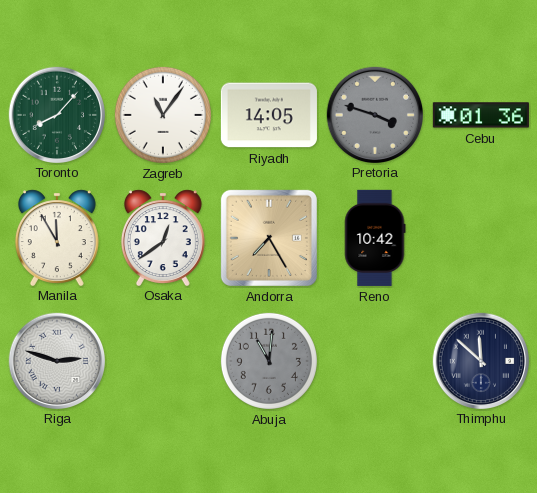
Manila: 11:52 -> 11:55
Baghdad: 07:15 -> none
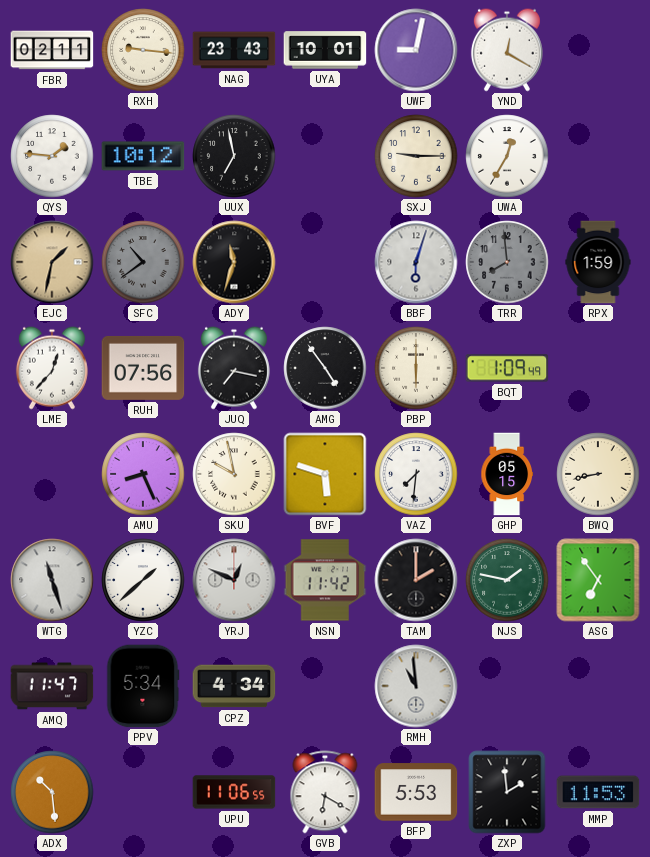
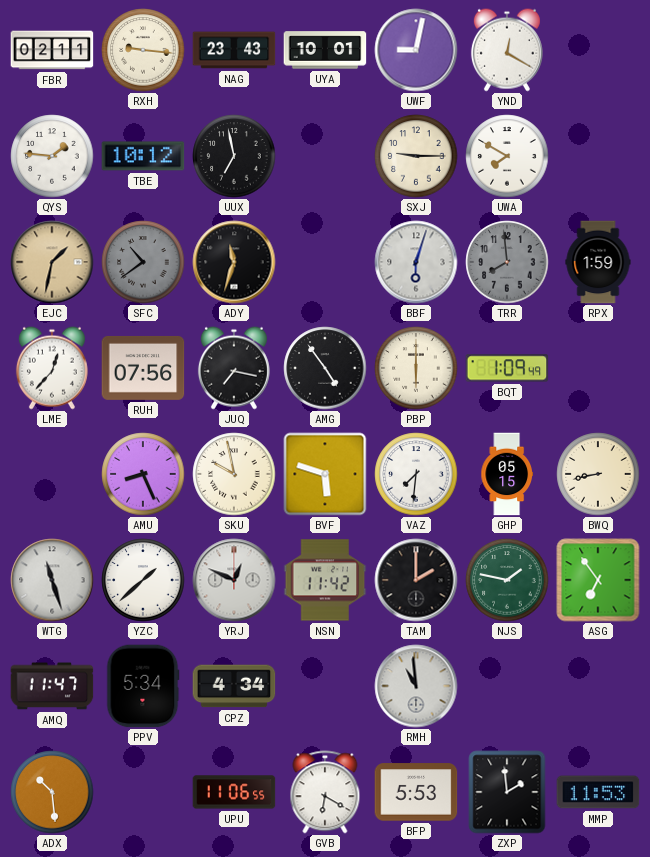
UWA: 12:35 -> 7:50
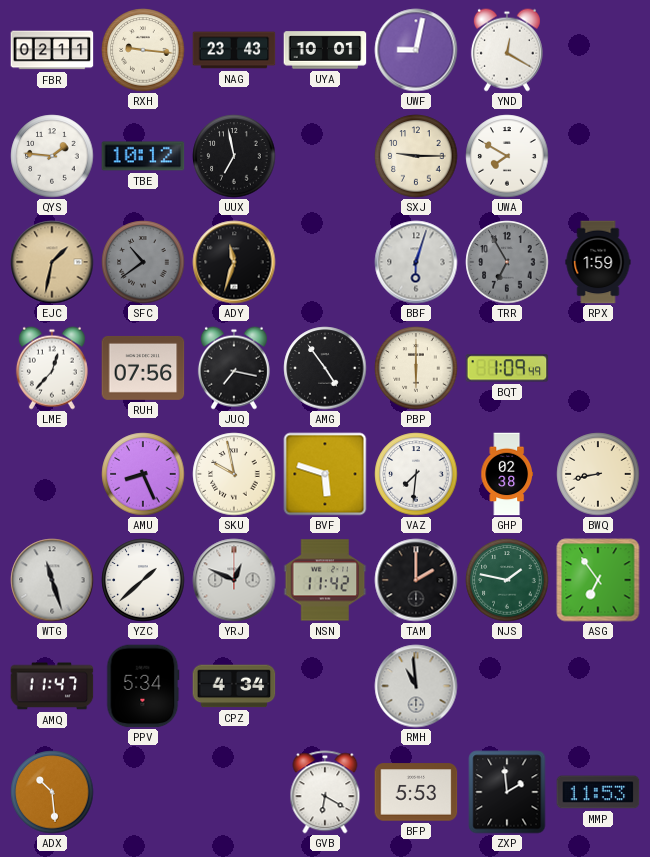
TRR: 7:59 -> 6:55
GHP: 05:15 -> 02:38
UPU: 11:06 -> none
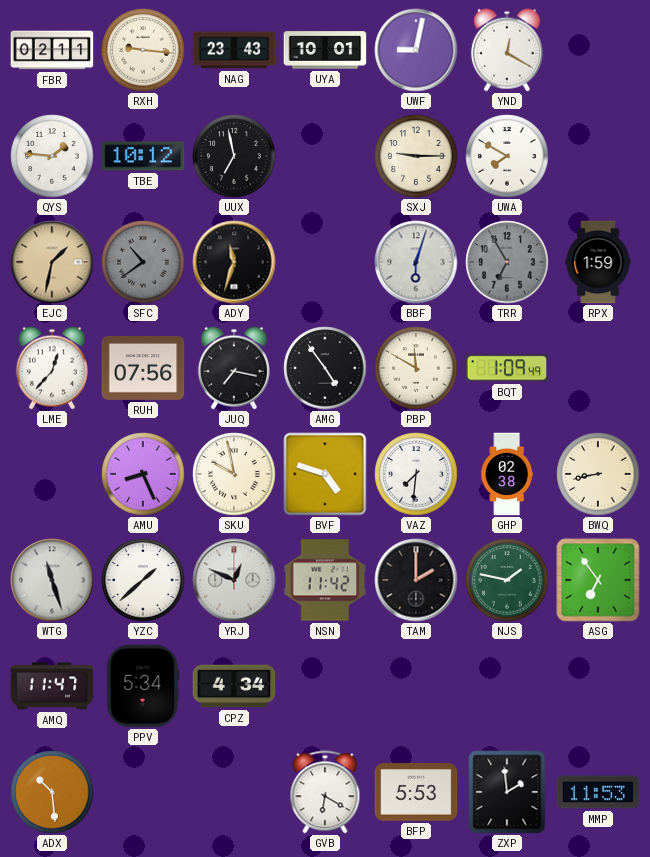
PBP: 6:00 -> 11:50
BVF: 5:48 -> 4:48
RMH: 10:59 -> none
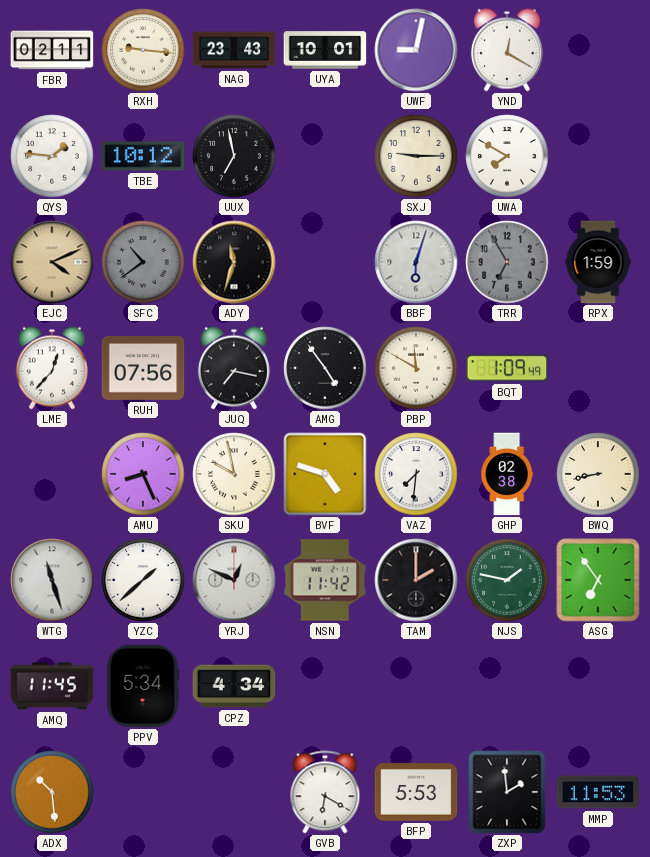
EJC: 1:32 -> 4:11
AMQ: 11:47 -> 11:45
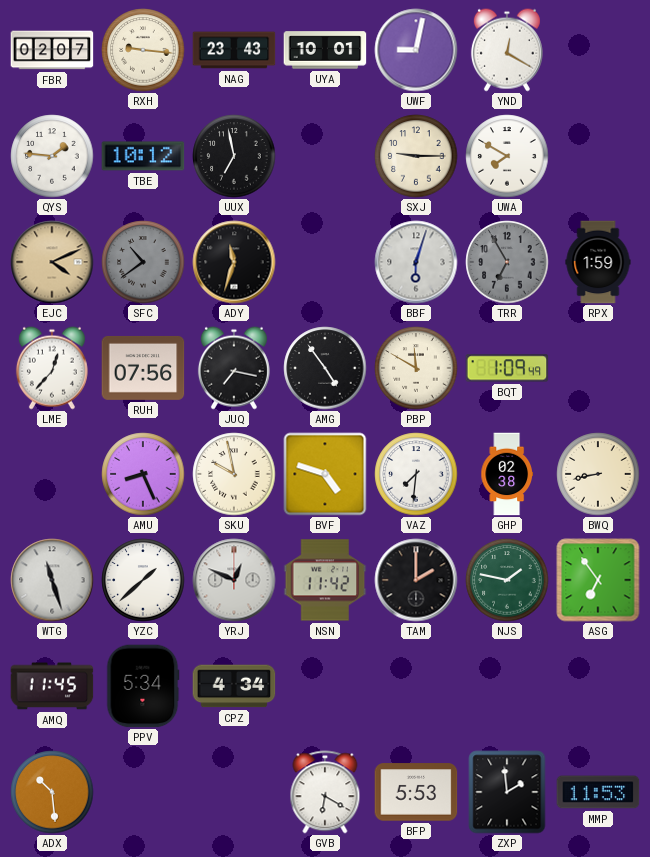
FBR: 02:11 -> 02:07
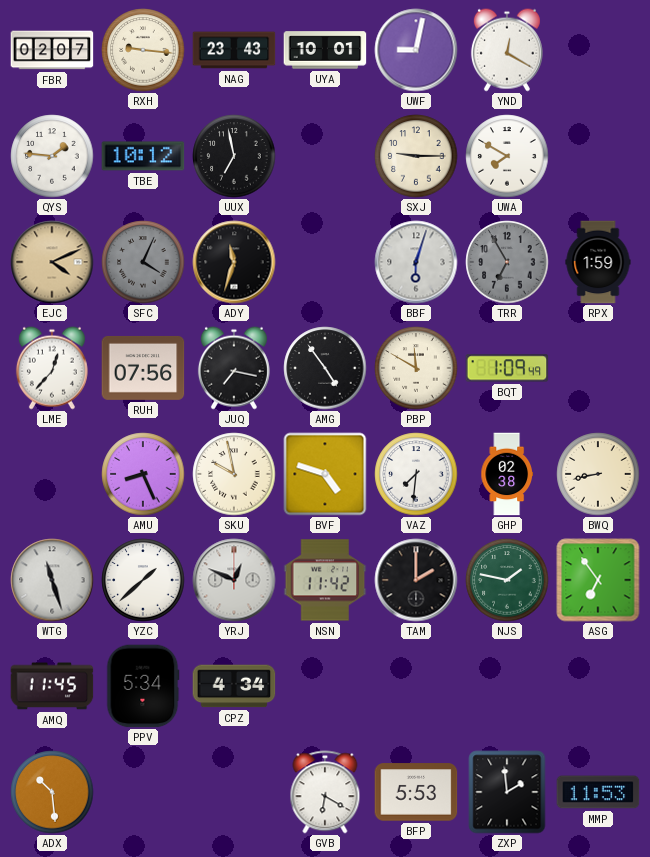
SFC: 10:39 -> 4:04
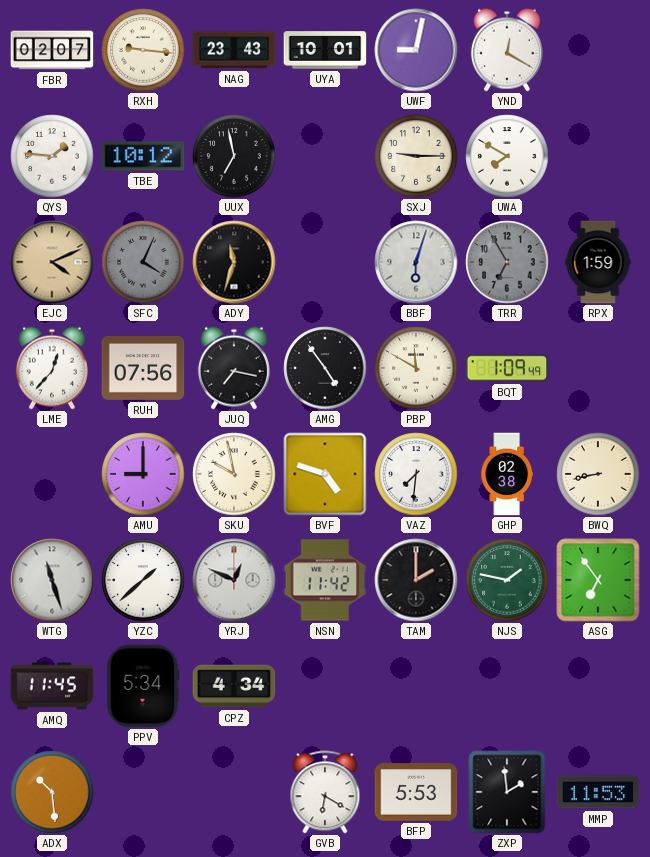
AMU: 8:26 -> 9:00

- [Requirements]: Reproduce every line of the records above character for character, in the same order, and omit the picture markers.

- [Answer for this exercise]:
Manila: 11:52 -> 11:55
Baghdad: 07:15 -> none
UWA: 12:35 -> 7:50
TRR: 7:59 -> 6:55
GHP: 05:15 -> 02:38
UPU: 11:06 -> none
PBP: 6:00 -> 11:50
BVF: 5:48 -> 4:48
RMH: 10:59 -> none
EJC: 1:32 -> 4:11
AMQ: 11:47 -> 11:45
FBR: 02:11 -> 02:07
SFC: 10:39 -> 4:04
AMU: 8:26 -> 9:00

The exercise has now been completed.